=== EXERCISE AIM ===
Keep the pictures out of the copy and print all the entries below exactly.

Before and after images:
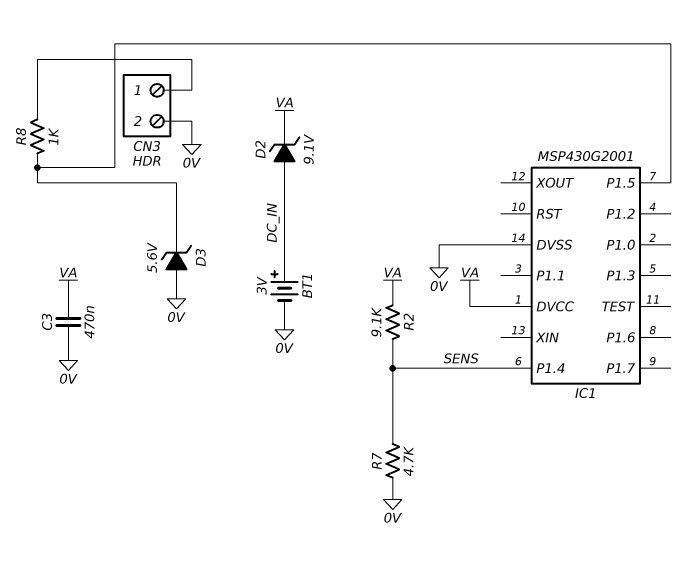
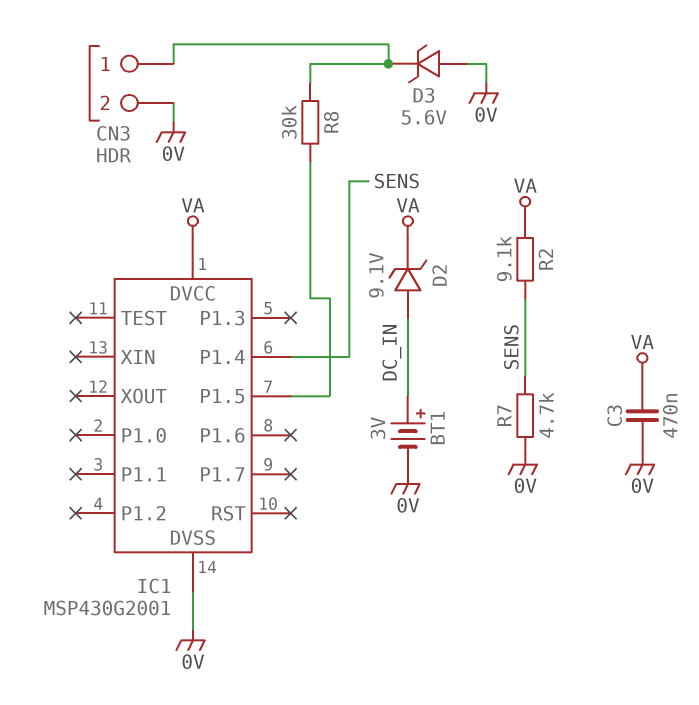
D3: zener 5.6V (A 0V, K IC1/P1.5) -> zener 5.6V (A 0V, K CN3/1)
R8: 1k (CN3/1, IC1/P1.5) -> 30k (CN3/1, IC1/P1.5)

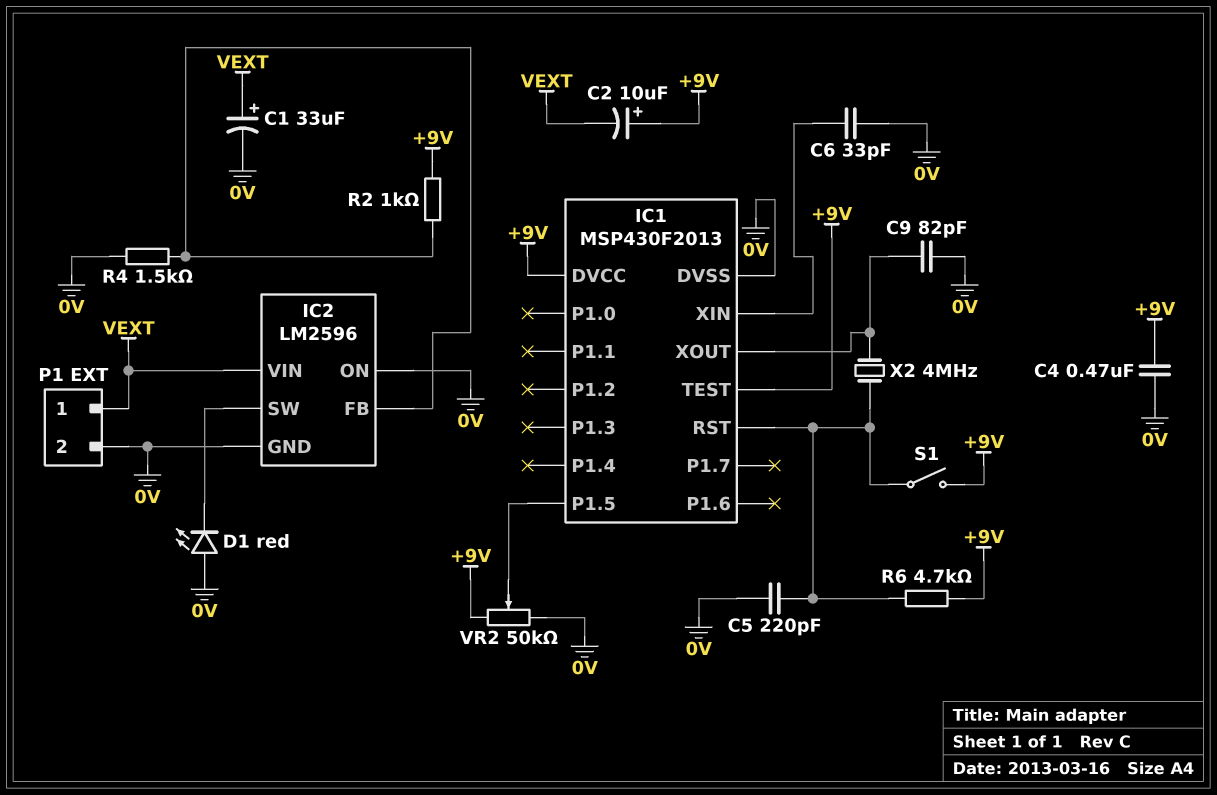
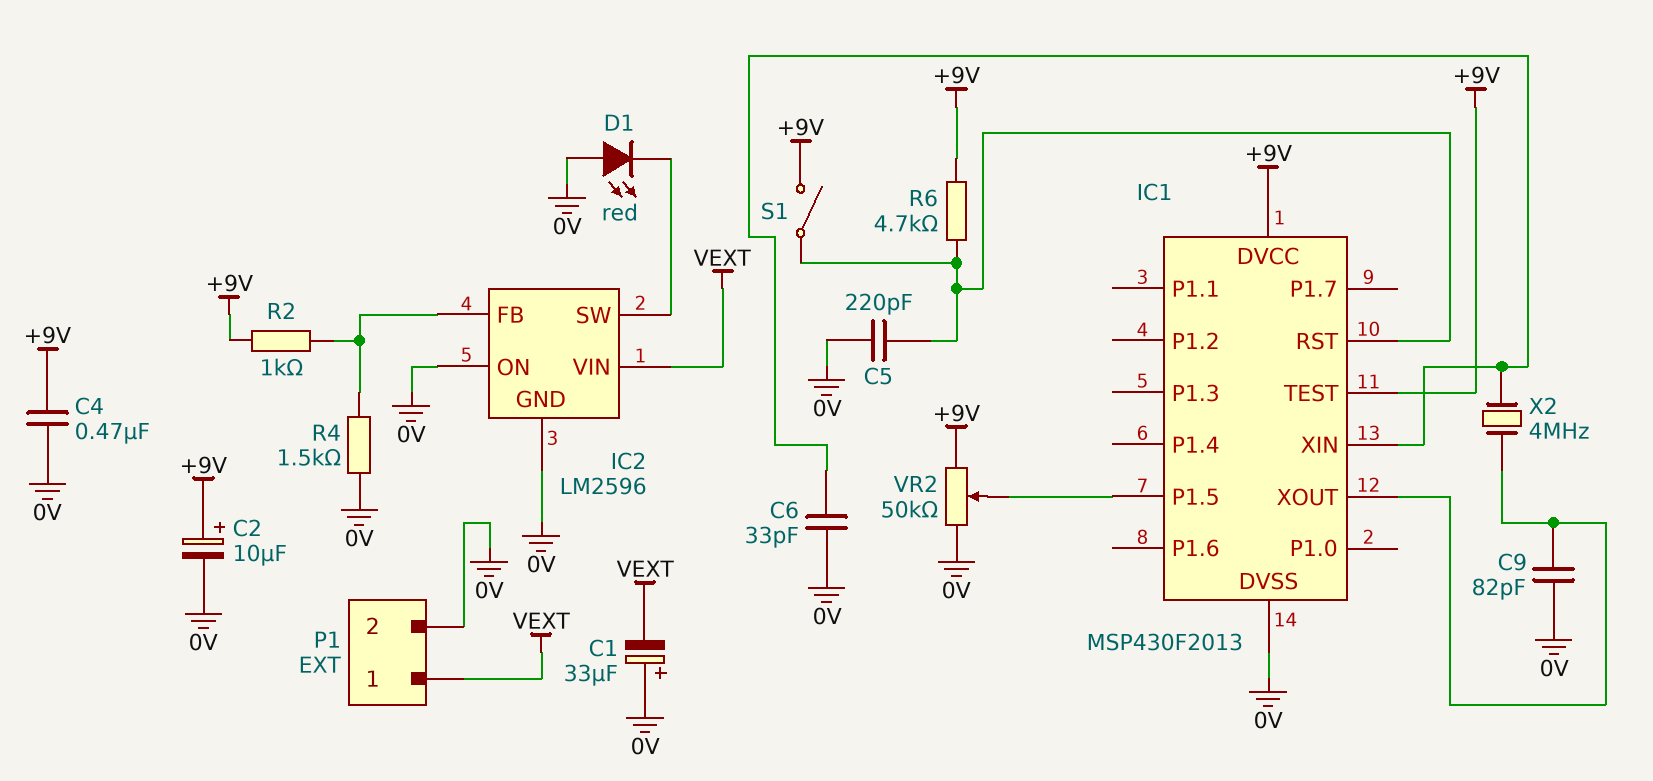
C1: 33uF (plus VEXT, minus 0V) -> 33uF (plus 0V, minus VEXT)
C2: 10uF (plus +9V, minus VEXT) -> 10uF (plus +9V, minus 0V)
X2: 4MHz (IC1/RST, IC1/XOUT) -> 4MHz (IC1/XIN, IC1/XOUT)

=== ANSWER SPACE ===
D3: zener 5.6V (A 0V, K IC1/P1.5) -> zener 5.6V (A 0V, K CN3/1)
R8: 1k (CN3/1, IC1/P1.5) -> 30k (CN3/1, IC1/P1.5)

C1: 33uF (plus VEXT, minus 0V) -> 33uF (plus 0V, minus VEXT)
C2: 10uF (plus +9V, minus VEXT) -> 10uF (plus +9V, minus 0V)
X2: 4MHz (IC1/RST, IC1/XOUT) -> 4MHz (IC1/XIN, IC1/XOUT)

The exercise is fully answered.